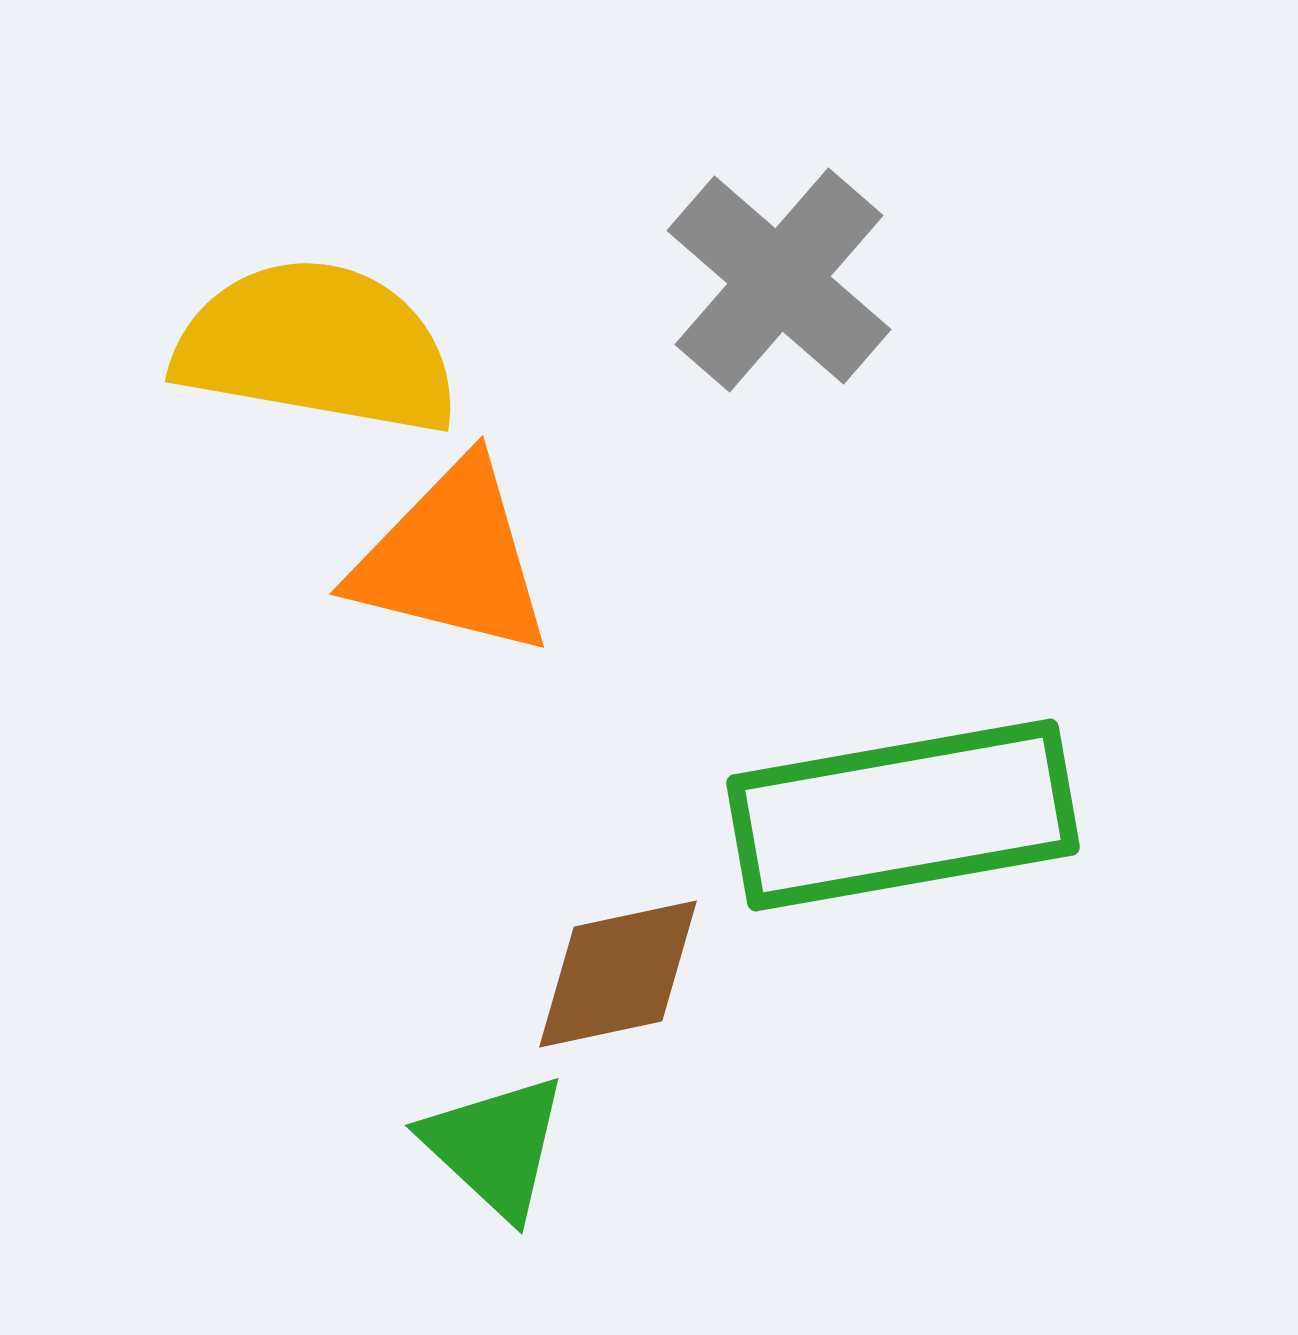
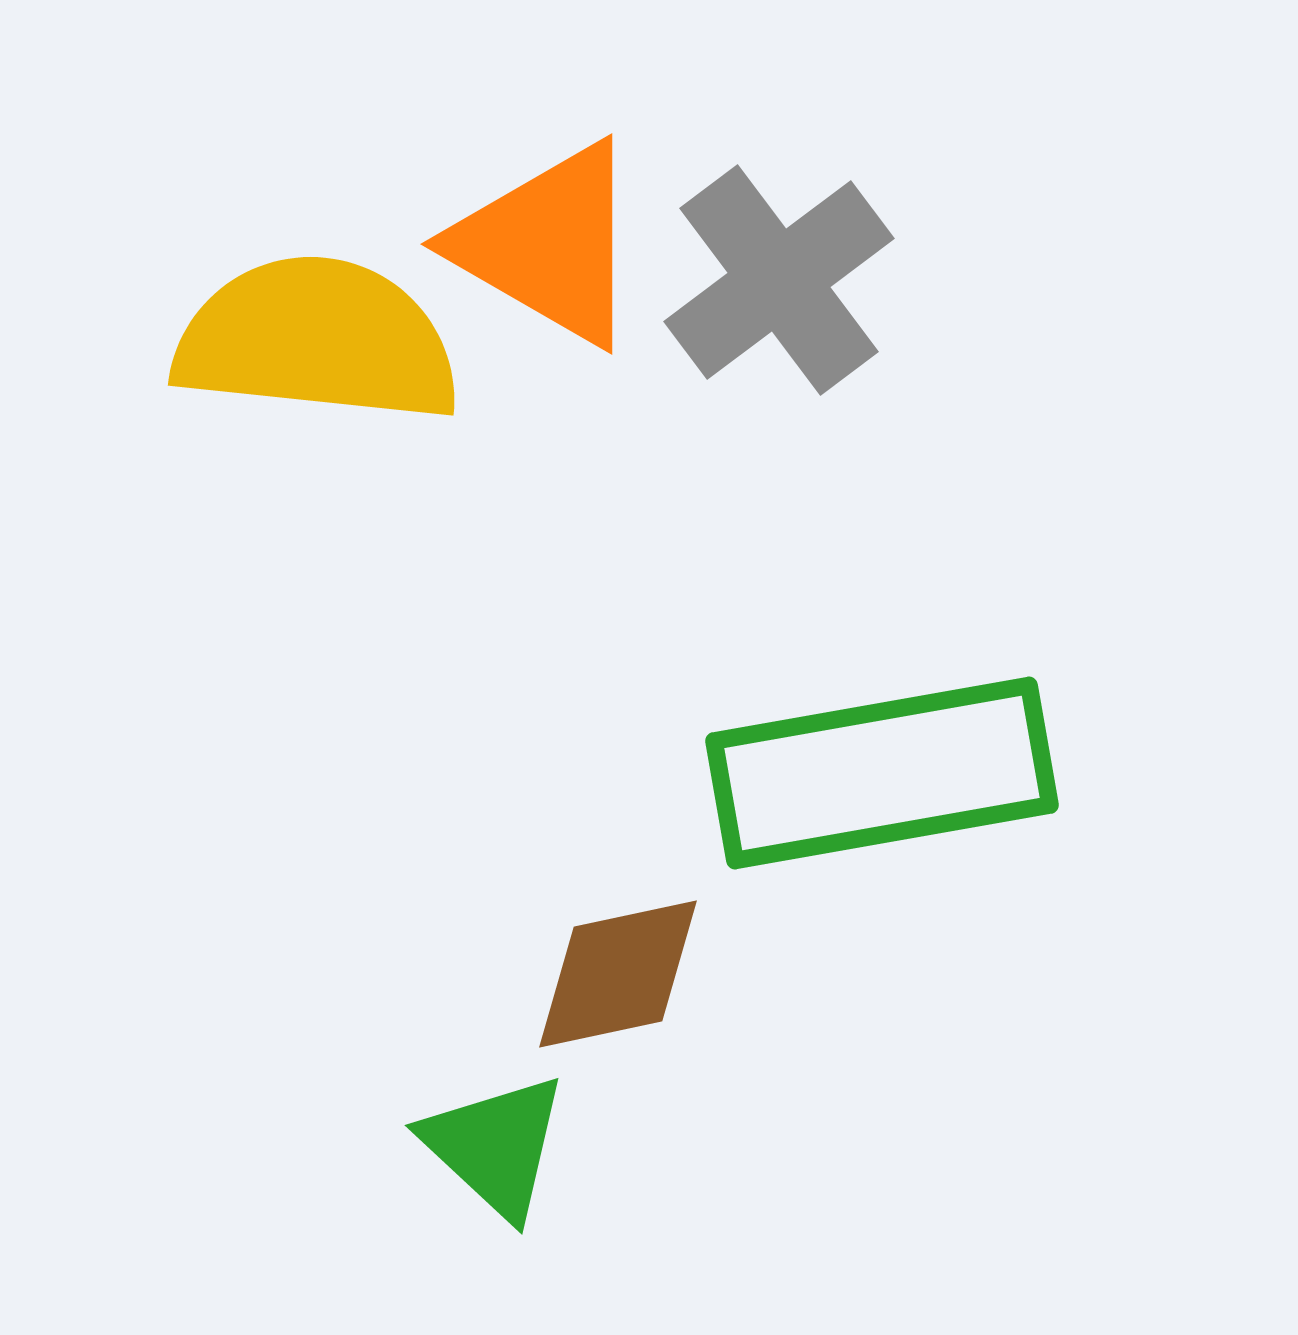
gray cross: rotated 12 degrees clockwise
yellow semicircle: moved 7 px up; rotated 4 degrees counterclockwise
orange triangle: moved 96 px right, 315 px up; rotated 16 degrees clockwise
green rectangle: moved 21 px left, 42 px up
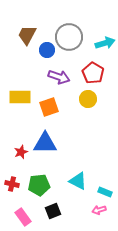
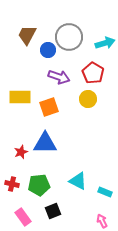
blue circle: moved 1 px right
pink arrow: moved 3 px right, 11 px down; rotated 80 degrees clockwise
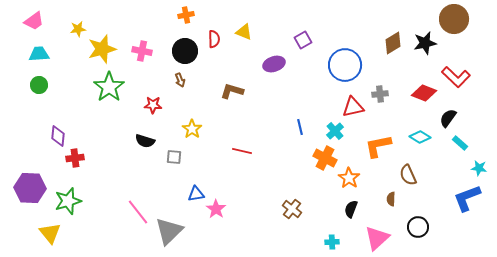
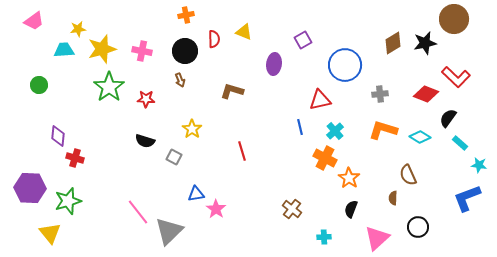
cyan trapezoid at (39, 54): moved 25 px right, 4 px up
purple ellipse at (274, 64): rotated 65 degrees counterclockwise
red diamond at (424, 93): moved 2 px right, 1 px down
red star at (153, 105): moved 7 px left, 6 px up
red triangle at (353, 107): moved 33 px left, 7 px up
orange L-shape at (378, 146): moved 5 px right, 16 px up; rotated 28 degrees clockwise
red line at (242, 151): rotated 60 degrees clockwise
gray square at (174, 157): rotated 21 degrees clockwise
red cross at (75, 158): rotated 24 degrees clockwise
cyan star at (479, 168): moved 3 px up
brown semicircle at (391, 199): moved 2 px right, 1 px up
cyan cross at (332, 242): moved 8 px left, 5 px up
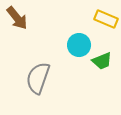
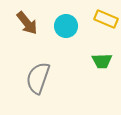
brown arrow: moved 10 px right, 5 px down
cyan circle: moved 13 px left, 19 px up
green trapezoid: rotated 20 degrees clockwise
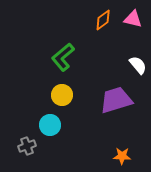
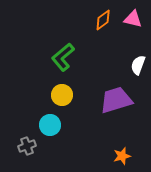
white semicircle: rotated 120 degrees counterclockwise
orange star: rotated 18 degrees counterclockwise
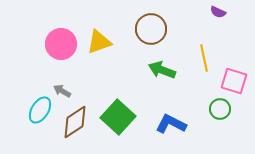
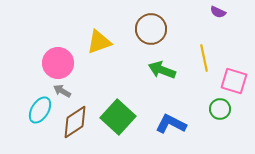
pink circle: moved 3 px left, 19 px down
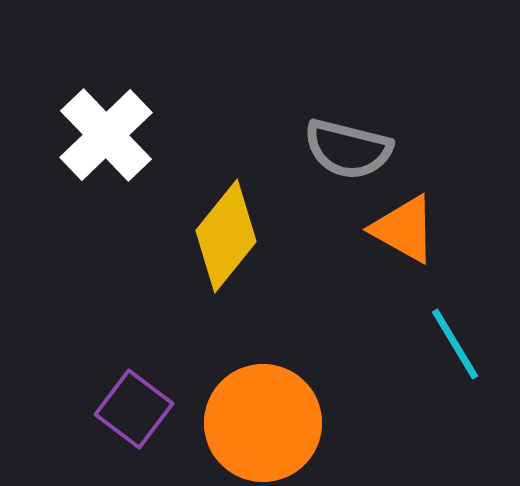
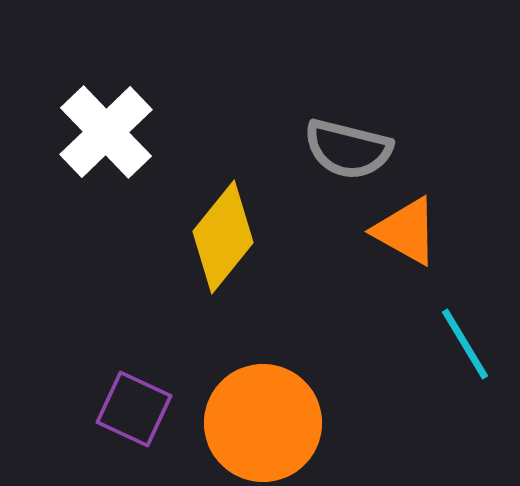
white cross: moved 3 px up
orange triangle: moved 2 px right, 2 px down
yellow diamond: moved 3 px left, 1 px down
cyan line: moved 10 px right
purple square: rotated 12 degrees counterclockwise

__Exercise__. No pictures should appear; only the lines from the first line of the records through the line with "pink arrow: moved", both included, are to be restated word for word.

__Reply__.
gray cross: rotated 12 degrees clockwise
yellow semicircle: moved 7 px up; rotated 4 degrees counterclockwise
orange triangle: moved 96 px right, 315 px up; rotated 16 degrees clockwise
green rectangle: moved 21 px left, 42 px up
blue circle: moved 1 px right
pink arrow: moved 3 px right, 11 px down; rotated 80 degrees clockwise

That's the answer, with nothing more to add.